-- TASK INPUTS follows --
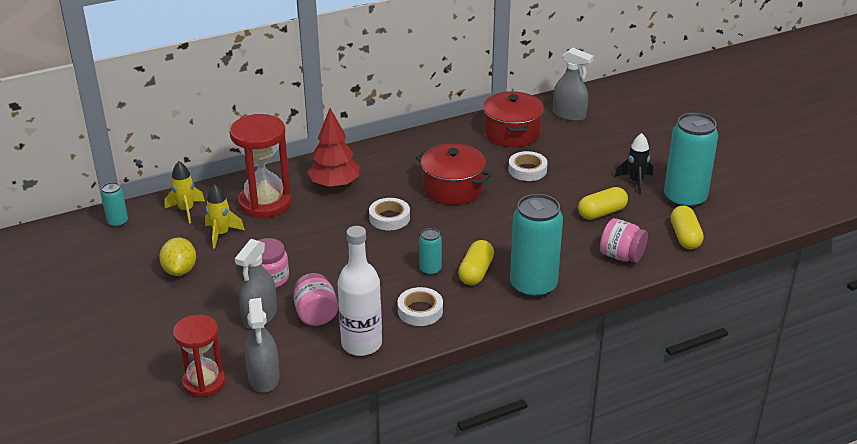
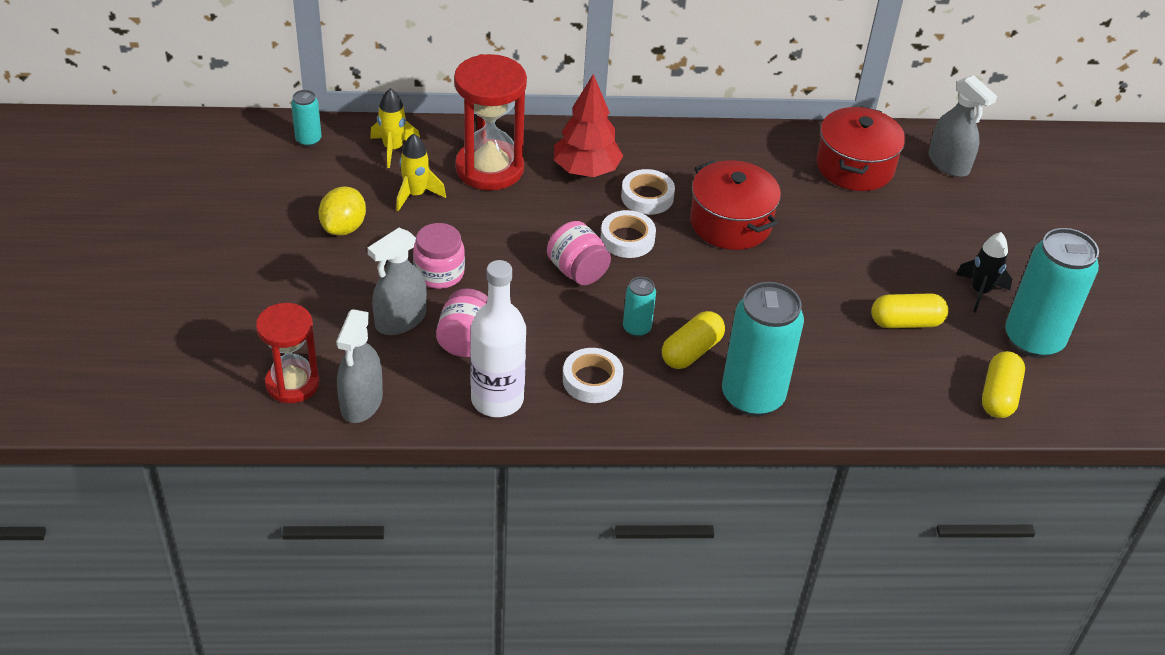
camera: 20 degrees right, 10 degrees up
white tape [508,151,548,181] -> white tape moved to [621,169,675,215]
pink jar [600,218,648,263] -> pink jar moved to [547,221,611,285]

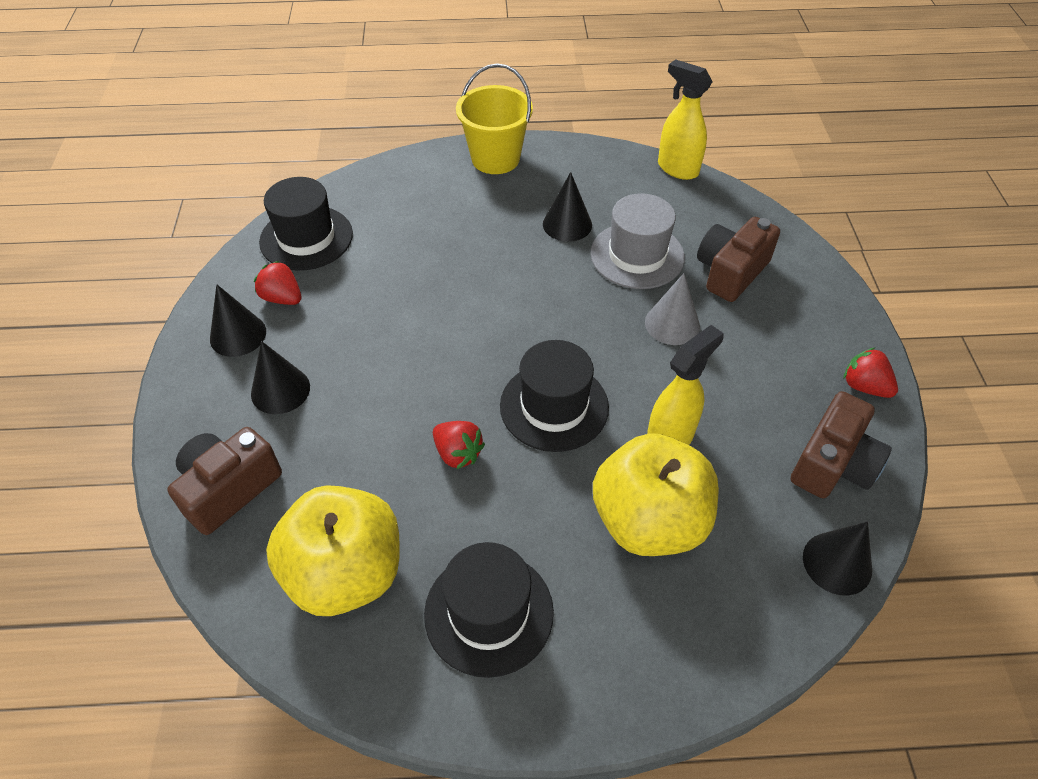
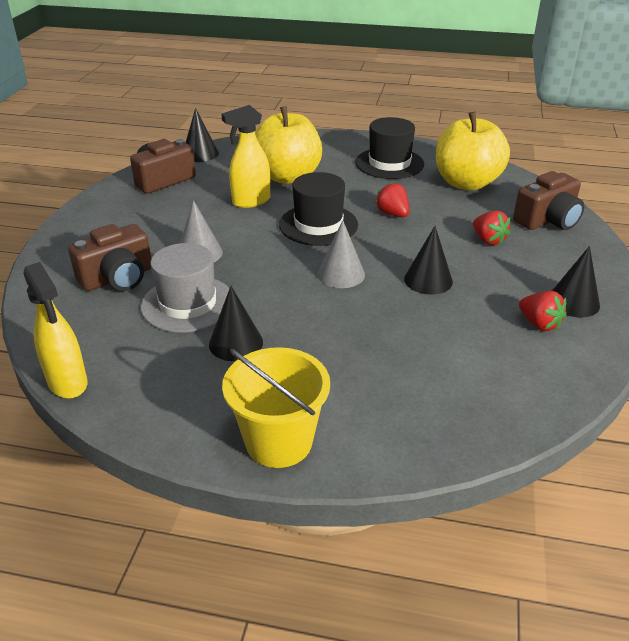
camera: 165 degrees left, 15 degrees down
black cone [251,341,310,414] -> black cone moved to [404,226,453,295]
black hat [259,177,353,271] -> none
red strawberry [843,348,898,398] -> red strawberry moved to [473,210,511,245]
none -> grey cone [317,220,365,288]

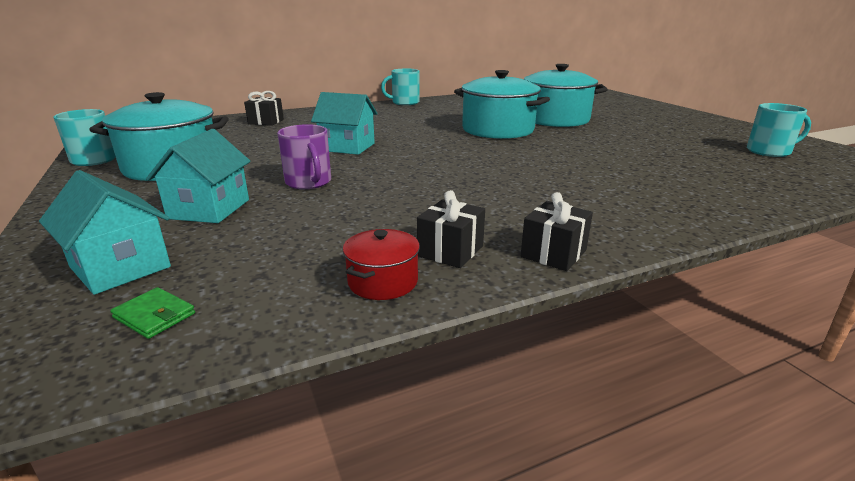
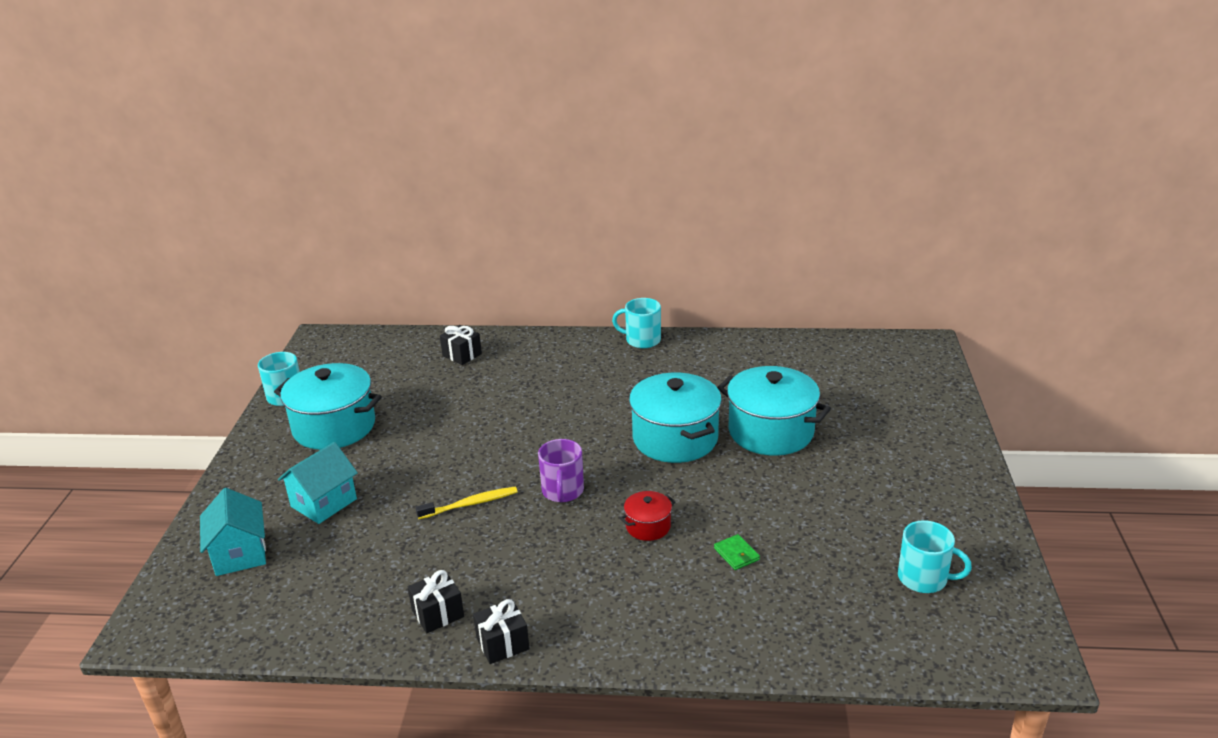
camera: 30 degrees right, 5 degrees up
green wallet [110,287,195,339] -> green wallet moved to [714,534,760,570]
purple mug [277,124,331,189] -> purple mug moved to [538,439,584,502]
turquoise house [311,92,378,155] -> none
red pot [343,229,420,300] -> red pot moved to [620,491,675,541]
none -> yellow toothbrush [416,487,517,519]

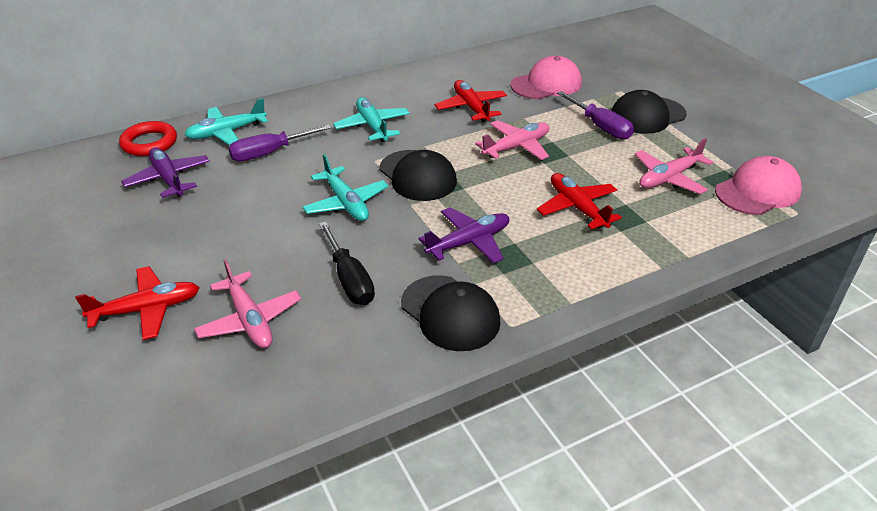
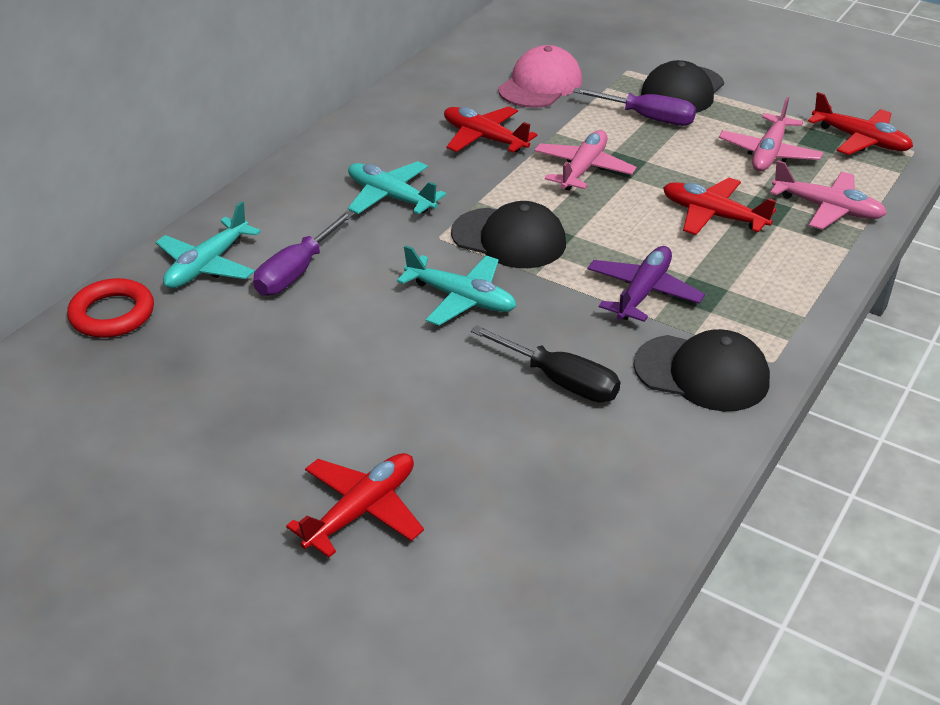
camera: 30 degrees left, 0 degrees up
purple plane [121,147,210,198] -> none
pink plane [194,259,301,348] -> pink plane moved to [770,160,887,230]
pink cap [715,156,802,215] -> red plane [808,92,913,155]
-- TASK INPUTS concluded --
ABOUT THIS TASK
An exact copy of every entry, without pictures, should be your output.

TASK RESPONSE
camera: 20 degrees right, 10 degrees up
white tape [508,151,548,181] -> white tape moved to [621,169,675,215]
pink jar [600,218,648,263] -> pink jar moved to [547,221,611,285]

camera: 165 degrees left, 15 degrees down
black cone [251,341,310,414] -> black cone moved to [404,226,453,295]
black hat [259,177,353,271] -> none
red strawberry [843,348,898,398] -> red strawberry moved to [473,210,511,245]
none -> grey cone [317,220,365,288]

camera: 30 degrees right, 5 degrees up
green wallet [110,287,195,339] -> green wallet moved to [714,534,760,570]
purple mug [277,124,331,189] -> purple mug moved to [538,439,584,502]
turquoise house [311,92,378,155] -> none
red pot [343,229,420,300] -> red pot moved to [620,491,675,541]
none -> yellow toothbrush [416,487,517,519]

camera: 30 degrees left, 0 degrees up
purple plane [121,147,210,198] -> none
pink plane [194,259,301,348] -> pink plane moved to [770,160,887,230]
pink cap [715,156,802,215] -> red plane [808,92,913,155]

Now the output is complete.